- GOAL OF THE EXERCISE -
The records below are to be transcribed exactly, with the pictures removed.

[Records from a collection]

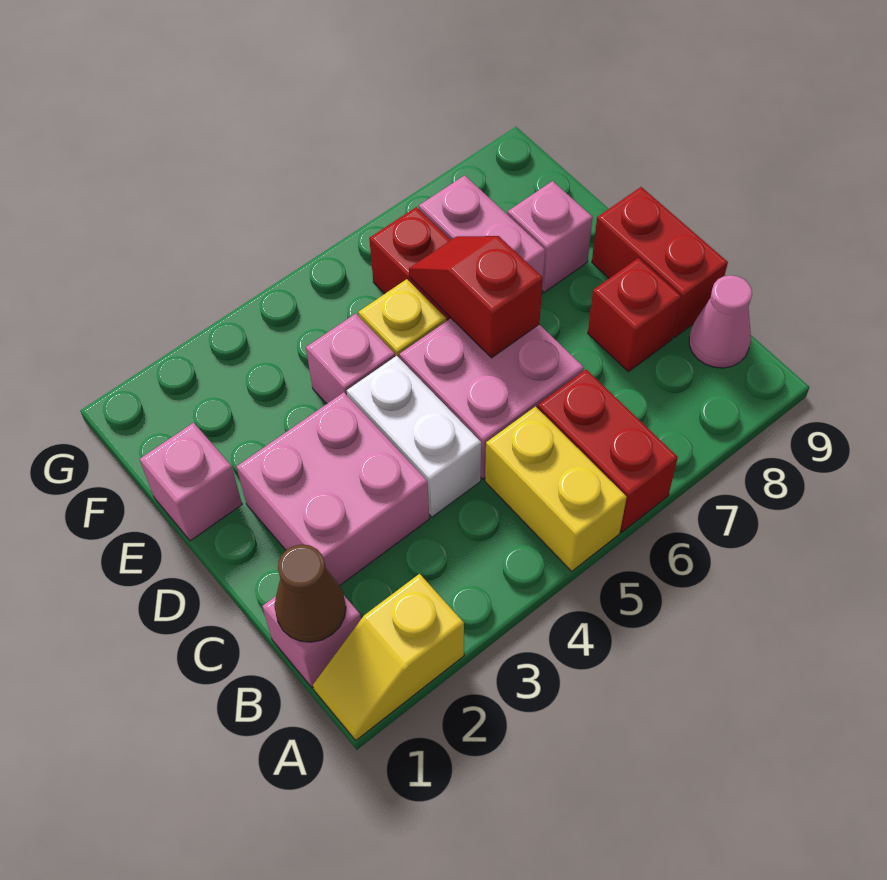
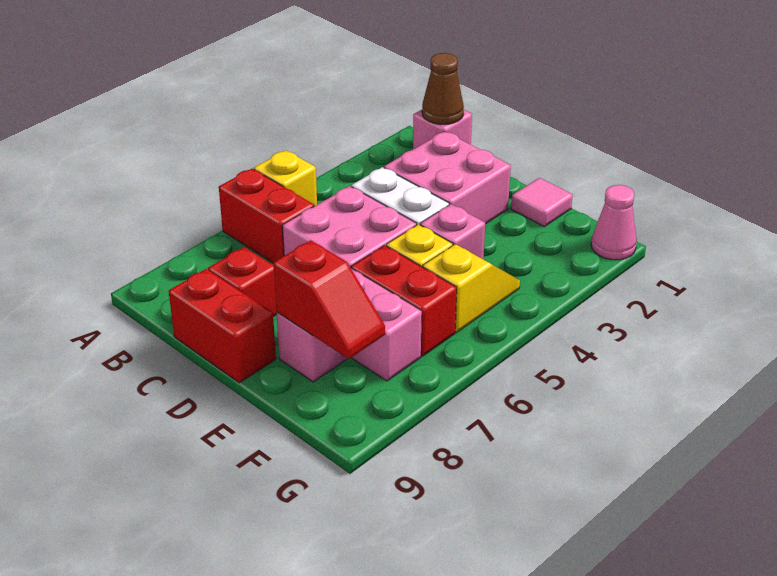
yellow slope A1:A2 level 1 top 2 -> yellow slope F4:F5 level 1 top 5
yellow brick A5:B5 level 1 -> yellow brick A5 level 1
pink cone B9 level 1 -> pink cone G1 level 1
red slope D6:E6 level 2 top D -> red slope E8:F8 level 2 top E
pink brick E1 level 1 -> pink tile E1 level 1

- ANSWER TO THIS TASK -
yellow slope A1:A2 level 1 top 2 -> yellow slope F4:F5 level 1 top 5
yellow brick A5:B5 level 1 -> yellow brick A5 level 1
pink cone B9 level 1 -> pink cone G1 level 1
red slope D6:E6 level 2 top D -> red slope E8:F8 level 2 top E
pink brick E1 level 1 -> pink tile E1 level 1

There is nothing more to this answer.